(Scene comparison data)
┄┄┄┄┄┄┄┄┄┄

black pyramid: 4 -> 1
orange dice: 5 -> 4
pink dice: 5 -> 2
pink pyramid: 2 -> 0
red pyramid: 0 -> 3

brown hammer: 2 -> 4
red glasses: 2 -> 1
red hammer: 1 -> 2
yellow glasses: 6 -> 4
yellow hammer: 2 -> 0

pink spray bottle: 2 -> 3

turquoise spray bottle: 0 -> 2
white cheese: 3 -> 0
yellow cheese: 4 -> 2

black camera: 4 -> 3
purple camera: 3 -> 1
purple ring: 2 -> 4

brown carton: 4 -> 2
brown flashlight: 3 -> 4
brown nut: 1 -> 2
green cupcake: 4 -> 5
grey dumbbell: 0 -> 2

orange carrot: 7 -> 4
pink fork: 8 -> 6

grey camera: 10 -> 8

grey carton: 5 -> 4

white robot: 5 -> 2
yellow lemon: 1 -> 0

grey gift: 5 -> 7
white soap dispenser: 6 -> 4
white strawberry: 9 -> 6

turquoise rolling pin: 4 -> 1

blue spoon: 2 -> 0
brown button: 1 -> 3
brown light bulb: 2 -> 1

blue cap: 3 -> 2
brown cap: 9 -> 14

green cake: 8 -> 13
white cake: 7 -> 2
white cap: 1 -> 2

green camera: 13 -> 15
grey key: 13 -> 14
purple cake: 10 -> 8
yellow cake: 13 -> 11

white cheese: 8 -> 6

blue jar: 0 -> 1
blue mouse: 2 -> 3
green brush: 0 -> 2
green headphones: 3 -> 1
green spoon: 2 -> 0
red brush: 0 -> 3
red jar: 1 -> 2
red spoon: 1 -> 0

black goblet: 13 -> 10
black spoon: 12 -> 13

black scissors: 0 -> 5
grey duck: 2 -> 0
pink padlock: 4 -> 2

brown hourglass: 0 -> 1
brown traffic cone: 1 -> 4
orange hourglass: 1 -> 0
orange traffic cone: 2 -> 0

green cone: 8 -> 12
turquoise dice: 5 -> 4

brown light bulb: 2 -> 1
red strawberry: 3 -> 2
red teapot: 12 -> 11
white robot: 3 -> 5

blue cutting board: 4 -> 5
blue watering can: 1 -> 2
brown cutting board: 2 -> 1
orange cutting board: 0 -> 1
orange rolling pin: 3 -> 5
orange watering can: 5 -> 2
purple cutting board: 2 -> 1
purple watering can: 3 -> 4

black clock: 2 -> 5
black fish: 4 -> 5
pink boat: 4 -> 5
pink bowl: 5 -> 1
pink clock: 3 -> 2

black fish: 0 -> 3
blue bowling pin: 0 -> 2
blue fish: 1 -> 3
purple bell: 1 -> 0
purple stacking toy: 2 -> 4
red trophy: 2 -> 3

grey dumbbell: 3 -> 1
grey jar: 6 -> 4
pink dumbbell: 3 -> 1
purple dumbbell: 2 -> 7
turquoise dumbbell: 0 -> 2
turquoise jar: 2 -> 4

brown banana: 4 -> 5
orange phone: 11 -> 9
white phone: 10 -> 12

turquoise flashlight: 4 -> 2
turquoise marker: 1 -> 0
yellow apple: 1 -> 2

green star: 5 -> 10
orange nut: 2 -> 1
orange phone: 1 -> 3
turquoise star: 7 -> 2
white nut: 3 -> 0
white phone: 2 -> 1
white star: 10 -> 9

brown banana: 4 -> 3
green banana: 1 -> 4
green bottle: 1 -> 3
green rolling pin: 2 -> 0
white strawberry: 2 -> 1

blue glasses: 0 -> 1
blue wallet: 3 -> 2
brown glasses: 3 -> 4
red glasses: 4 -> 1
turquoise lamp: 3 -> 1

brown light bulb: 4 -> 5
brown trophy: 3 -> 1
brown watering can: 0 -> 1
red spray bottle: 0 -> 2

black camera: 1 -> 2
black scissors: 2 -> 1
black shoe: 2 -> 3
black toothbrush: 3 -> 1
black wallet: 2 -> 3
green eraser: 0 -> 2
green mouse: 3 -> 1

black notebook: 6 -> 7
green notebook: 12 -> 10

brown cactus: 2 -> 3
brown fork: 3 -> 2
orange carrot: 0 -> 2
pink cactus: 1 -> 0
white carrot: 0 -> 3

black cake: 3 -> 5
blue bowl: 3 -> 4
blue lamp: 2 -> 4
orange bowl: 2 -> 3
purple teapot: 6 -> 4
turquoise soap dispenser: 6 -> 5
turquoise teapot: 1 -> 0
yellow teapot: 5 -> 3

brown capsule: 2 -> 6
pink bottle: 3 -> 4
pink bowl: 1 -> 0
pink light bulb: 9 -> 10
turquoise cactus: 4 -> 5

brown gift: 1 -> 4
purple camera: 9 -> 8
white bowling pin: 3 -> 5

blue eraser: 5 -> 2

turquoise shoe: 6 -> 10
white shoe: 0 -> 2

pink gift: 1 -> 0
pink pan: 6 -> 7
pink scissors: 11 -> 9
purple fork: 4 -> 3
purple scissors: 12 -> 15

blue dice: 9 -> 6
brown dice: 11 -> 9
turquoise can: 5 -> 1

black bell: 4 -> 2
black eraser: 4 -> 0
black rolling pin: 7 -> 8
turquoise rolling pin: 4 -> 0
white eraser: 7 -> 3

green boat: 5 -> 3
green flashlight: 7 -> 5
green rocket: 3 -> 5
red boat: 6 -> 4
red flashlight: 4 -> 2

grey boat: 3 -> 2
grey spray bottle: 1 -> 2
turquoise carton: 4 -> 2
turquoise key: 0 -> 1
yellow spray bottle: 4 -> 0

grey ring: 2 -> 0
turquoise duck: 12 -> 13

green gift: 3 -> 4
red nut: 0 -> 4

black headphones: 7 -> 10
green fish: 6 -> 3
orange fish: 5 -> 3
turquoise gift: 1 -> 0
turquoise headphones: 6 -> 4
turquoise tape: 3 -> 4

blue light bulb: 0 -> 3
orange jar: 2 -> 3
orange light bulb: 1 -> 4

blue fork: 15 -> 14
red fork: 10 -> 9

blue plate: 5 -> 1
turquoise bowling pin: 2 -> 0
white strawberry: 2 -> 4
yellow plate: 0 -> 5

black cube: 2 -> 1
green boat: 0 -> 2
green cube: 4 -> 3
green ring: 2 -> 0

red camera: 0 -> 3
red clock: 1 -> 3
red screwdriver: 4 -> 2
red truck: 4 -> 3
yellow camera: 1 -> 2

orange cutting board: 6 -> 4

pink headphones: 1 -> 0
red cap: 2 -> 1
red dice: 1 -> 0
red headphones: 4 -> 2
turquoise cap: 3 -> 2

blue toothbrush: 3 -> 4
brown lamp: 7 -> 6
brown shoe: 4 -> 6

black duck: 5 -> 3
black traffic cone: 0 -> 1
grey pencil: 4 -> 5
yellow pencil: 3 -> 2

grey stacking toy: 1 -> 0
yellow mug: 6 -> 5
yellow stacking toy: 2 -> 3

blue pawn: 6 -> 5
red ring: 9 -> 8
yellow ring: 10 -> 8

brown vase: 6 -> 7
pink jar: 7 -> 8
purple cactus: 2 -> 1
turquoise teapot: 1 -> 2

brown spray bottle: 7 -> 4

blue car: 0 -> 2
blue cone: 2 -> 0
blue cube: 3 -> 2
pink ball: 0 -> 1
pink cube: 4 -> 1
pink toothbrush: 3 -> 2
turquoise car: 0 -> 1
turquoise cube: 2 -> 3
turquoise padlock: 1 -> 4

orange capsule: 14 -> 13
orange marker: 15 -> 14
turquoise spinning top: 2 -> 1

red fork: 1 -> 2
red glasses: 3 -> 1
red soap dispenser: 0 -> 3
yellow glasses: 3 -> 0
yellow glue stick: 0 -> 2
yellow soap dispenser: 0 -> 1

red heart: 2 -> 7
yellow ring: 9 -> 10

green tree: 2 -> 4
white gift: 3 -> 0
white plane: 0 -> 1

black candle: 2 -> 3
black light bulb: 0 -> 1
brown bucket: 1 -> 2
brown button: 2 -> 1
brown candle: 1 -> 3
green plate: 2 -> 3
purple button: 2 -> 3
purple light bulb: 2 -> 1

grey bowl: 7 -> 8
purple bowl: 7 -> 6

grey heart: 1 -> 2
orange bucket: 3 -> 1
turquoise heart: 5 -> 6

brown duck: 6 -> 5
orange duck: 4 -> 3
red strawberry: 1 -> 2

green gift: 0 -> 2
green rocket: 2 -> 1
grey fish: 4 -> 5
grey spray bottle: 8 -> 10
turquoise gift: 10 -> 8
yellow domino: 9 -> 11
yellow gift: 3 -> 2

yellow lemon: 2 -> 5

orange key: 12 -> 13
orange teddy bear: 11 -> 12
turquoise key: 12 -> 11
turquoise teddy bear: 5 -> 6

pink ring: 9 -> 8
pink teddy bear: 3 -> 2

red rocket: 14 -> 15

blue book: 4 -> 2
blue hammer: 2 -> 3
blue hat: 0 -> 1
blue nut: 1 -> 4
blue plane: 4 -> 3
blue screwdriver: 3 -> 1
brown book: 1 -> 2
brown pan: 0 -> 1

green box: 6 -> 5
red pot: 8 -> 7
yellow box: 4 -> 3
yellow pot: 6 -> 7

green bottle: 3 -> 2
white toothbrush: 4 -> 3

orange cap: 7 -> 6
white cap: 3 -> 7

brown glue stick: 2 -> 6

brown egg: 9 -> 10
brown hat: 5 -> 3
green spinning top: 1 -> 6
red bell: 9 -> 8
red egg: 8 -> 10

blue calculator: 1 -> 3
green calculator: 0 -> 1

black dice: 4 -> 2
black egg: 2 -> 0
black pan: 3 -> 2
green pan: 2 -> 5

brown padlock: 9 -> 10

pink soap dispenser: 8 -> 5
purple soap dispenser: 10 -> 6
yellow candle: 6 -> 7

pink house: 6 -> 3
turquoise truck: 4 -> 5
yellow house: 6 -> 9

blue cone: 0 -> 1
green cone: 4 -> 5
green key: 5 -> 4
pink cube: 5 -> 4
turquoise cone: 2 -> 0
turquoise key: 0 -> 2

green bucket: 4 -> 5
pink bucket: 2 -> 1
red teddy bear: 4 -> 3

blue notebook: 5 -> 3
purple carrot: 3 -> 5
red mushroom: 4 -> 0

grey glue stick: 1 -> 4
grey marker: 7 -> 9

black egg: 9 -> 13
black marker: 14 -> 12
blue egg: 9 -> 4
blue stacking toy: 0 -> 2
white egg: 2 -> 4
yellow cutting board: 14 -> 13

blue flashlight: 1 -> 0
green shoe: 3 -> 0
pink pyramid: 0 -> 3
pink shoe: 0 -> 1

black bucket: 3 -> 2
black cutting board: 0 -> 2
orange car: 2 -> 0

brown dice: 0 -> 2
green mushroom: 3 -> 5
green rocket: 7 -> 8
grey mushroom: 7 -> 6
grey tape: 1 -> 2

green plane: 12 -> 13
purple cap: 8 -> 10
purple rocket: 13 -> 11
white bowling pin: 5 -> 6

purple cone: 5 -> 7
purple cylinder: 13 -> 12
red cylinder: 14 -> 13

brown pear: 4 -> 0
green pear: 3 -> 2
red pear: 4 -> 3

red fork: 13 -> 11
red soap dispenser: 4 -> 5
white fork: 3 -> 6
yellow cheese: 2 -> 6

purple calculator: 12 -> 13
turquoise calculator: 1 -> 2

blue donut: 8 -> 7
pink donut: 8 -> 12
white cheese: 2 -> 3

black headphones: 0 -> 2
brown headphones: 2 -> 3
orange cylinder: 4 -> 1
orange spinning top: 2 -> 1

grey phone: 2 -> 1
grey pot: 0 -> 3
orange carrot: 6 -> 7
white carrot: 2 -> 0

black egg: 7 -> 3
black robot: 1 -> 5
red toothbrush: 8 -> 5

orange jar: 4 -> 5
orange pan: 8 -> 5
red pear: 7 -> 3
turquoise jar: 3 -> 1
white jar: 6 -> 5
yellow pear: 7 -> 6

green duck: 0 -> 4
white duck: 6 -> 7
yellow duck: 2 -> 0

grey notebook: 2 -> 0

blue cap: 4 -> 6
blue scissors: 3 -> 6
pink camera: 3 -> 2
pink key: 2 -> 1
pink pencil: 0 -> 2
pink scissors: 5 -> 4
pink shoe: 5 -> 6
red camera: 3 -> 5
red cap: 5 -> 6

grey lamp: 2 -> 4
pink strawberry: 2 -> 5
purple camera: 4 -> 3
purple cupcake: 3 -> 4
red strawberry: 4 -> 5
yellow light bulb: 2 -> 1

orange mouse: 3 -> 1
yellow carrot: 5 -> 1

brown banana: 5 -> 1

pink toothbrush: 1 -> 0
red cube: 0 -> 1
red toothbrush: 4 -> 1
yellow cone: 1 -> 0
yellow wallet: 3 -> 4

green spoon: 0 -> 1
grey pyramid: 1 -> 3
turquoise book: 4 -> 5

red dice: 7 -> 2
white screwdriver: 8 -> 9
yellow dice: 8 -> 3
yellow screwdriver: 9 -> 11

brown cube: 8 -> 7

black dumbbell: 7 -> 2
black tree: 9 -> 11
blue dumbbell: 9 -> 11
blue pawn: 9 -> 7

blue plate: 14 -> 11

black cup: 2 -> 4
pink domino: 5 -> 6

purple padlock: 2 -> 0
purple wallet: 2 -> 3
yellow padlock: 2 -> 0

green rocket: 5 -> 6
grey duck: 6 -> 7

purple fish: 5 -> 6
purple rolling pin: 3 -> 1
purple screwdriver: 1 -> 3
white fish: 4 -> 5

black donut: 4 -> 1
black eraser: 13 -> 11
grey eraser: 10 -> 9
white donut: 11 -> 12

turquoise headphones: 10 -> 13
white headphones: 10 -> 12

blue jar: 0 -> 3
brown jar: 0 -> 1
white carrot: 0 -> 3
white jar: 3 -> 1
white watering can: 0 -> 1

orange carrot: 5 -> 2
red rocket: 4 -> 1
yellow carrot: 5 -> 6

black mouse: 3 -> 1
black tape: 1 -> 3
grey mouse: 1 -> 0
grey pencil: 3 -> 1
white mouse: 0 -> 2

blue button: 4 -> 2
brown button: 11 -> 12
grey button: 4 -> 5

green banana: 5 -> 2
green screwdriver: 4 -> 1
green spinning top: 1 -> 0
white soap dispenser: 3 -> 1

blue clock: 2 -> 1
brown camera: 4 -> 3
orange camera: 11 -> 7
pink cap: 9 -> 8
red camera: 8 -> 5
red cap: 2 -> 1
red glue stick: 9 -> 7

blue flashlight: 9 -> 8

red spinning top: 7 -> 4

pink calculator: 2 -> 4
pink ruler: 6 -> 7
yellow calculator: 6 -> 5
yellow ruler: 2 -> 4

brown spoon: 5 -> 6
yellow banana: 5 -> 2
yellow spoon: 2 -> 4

┄┄┄┄┄┄┄┄┄┄

> [Task] Lines to set down from above: the line with "grey dumbbell: 3 -> 1", the line with "black scissors: 2 -> 1", and every line between, each exactly as written.

> [Completed task]
grey dumbbell: 3 -> 1
grey jar: 6 -> 4
pink dumbbell: 3 -> 1
purple dumbbell: 2 -> 7
turquoise dumbbell: 0 -> 2
turquoise jar: 2 -> 4

brown banana: 4 -> 5
orange phone: 11 -> 9
white phone: 10 -> 12

turquoise flashlight: 4 -> 2
turquoise marker: 1 -> 0
yellow apple: 1 -> 2

green star: 5 -> 10
orange nut: 2 -> 1
orange phone: 1 -> 3
turquoise star: 7 -> 2
white nut: 3 -> 0
white phone: 2 -> 1
white star: 10 -> 9

brown banana: 4 -> 3
green banana: 1 -> 4
green bottle: 1 -> 3
green rolling pin: 2 -> 0
white strawberry: 2 -> 1

blue glasses: 0 -> 1
blue wallet: 3 -> 2
brown glasses: 3 -> 4
red glasses: 4 -> 1
turquoise lamp: 3 -> 1

brown light bulb: 4 -> 5
brown trophy: 3 -> 1
brown watering can: 0 -> 1
red spray bottle: 0 -> 2

black camera: 1 -> 2
black scissors: 2 -> 1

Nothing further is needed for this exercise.